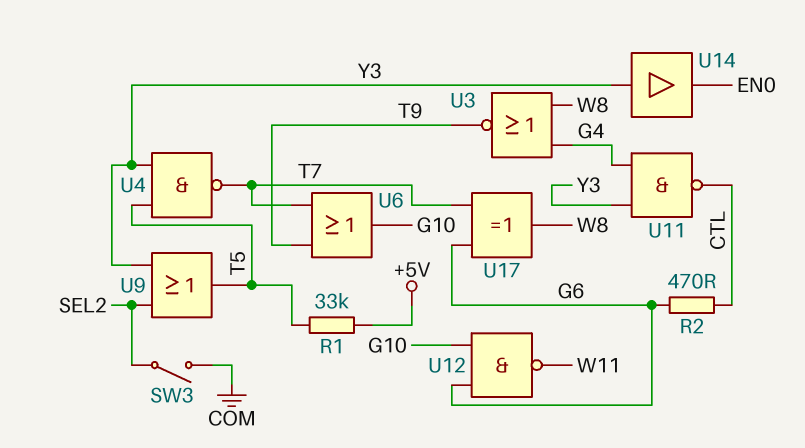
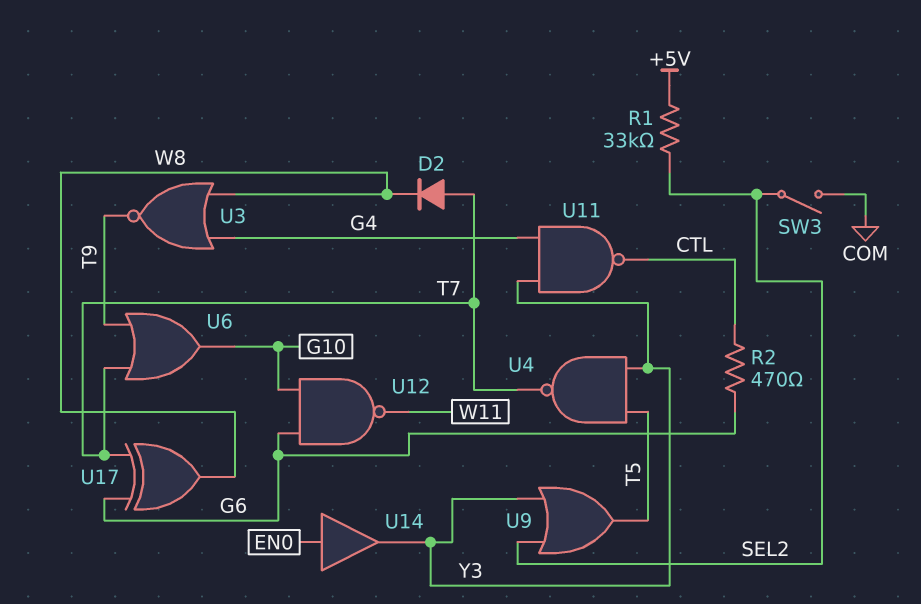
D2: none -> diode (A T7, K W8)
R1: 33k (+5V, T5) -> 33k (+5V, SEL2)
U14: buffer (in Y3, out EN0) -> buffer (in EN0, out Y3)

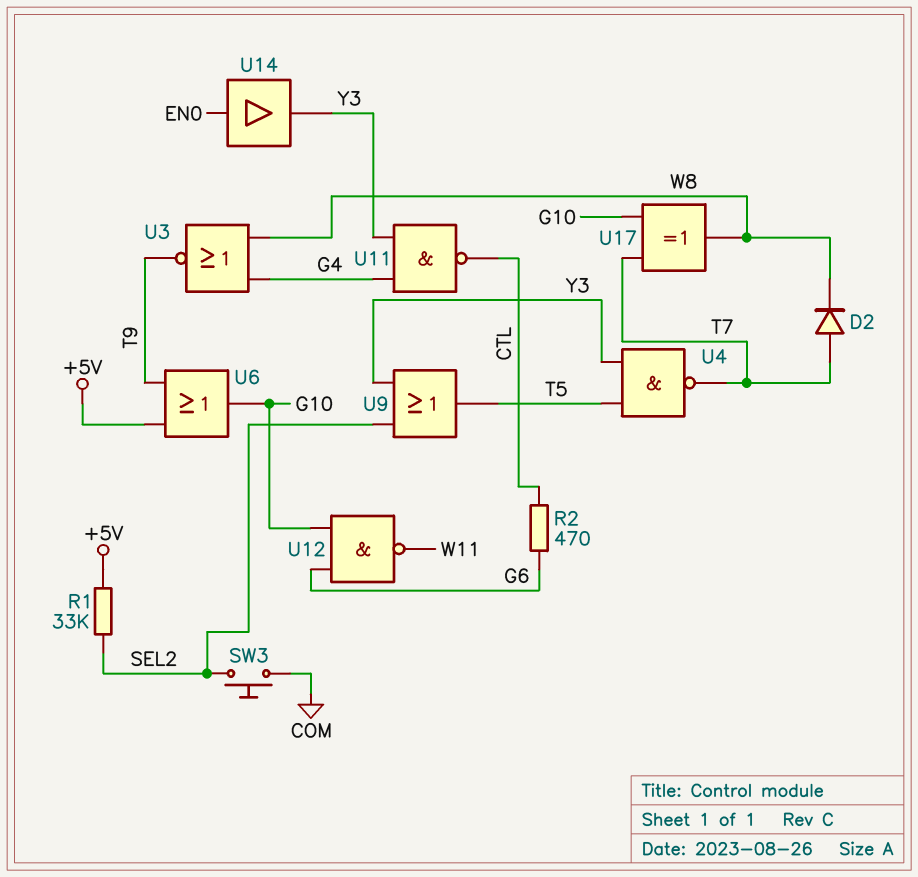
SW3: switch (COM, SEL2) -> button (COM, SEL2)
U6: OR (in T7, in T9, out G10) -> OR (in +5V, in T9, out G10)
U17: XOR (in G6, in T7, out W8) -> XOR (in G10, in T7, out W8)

§ TASK TO COMPLETE
Copy out exactly the lines from the one containing "U6: OR (in T7, in" through the last line above, keeping both end lines.

§ WRITTEN SOLUTION
U6: OR (in T7, in T9, out G10) -> OR (in +5V, in T9, out G10)
U17: XOR (in G6, in T7, out W8) -> XOR (in G10, in T7, out W8)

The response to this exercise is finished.